Records from a collection =
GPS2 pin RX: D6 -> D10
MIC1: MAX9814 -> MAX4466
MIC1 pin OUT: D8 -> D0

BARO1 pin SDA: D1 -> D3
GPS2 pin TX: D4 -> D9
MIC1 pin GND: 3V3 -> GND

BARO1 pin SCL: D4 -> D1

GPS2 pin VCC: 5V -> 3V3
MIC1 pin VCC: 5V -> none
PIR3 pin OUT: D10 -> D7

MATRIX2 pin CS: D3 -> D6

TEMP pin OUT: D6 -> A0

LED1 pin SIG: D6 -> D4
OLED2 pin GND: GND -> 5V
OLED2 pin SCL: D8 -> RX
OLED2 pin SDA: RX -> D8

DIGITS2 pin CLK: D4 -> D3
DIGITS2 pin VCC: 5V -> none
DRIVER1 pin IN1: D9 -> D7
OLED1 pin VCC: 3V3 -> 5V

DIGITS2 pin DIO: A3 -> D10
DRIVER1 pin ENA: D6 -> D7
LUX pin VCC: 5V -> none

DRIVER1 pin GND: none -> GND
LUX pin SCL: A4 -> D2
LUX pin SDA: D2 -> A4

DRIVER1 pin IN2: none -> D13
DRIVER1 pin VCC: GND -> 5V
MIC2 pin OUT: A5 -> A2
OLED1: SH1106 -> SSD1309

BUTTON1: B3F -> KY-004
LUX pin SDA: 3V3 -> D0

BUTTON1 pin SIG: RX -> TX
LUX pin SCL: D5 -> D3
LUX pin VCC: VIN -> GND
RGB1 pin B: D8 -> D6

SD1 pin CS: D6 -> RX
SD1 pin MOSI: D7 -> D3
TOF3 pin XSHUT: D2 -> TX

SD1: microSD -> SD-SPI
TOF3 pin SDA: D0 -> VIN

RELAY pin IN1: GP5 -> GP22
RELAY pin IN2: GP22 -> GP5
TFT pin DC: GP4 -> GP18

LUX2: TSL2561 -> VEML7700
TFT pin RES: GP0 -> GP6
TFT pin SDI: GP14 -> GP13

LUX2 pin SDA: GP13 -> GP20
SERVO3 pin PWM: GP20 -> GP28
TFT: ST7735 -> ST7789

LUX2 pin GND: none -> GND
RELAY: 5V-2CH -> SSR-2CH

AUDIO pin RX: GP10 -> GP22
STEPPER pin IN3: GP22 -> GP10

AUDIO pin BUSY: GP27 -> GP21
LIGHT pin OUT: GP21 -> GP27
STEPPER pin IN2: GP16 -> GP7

What the exercise asks = Return exactly the line that contains "DIGITS2 pin VCC: 5V -> none" and every line after it, through the last line of the records.

Task result =
DIGITS2 pin VCC: 5V -> none
DRIVER1 pin IN1: D9 -> D7
OLED1 pin VCC: 3V3 -> 5V

DIGITS2 pin DIO: A3 -> D10
DRIVER1 pin ENA: D6 -> D7
LUX pin VCC: 5V -> none

DRIVER1 pin GND: none -> GND
LUX pin SCL: A4 -> D2
LUX pin SDA: D2 -> A4

DRIVER1 pin IN2: none -> D13
DRIVER1 pin VCC: GND -> 5V
MIC2 pin OUT: A5 -> A2
OLED1: SH1106 -> SSD1309

BUTTON1: B3F -> KY-004
LUX pin SDA: 3V3 -> D0

BUTTON1 pin SIG: RX -> TX
LUX pin SCL: D5 -> D3
LUX pin VCC: VIN -> GND
RGB1 pin B: D8 -> D6

SD1 pin CS: D6 -> RX
SD1 pin MOSI: D7 -> D3
TOF3 pin XSHUT: D2 -> TX

SD1: microSD -> SD-SPI
TOF3 pin SDA: D0 -> VIN

RELAY pin IN1: GP5 -> GP22
RELAY pin IN2: GP22 -> GP5
TFT pin DC: GP4 -> GP18

LUX2: TSL2561 -> VEML7700
TFT pin RES: GP0 -> GP6
TFT pin SDI: GP14 -> GP13

LUX2 pin SDA: GP13 -> GP20
SERVO3 pin PWM: GP20 -> GP28
TFT: ST7735 -> ST7789

LUX2 pin GND: none -> GND
RELAY: 5V-2CH -> SSR-2CH

AUDIO pin RX: GP10 -> GP22
STEPPER pin IN3: GP22 -> GP10

AUDIO pin BUSY: GP27 -> GP21
LIGHT pin OUT: GP21 -> GP27
STEPPER pin IN2: GP16 -> GP7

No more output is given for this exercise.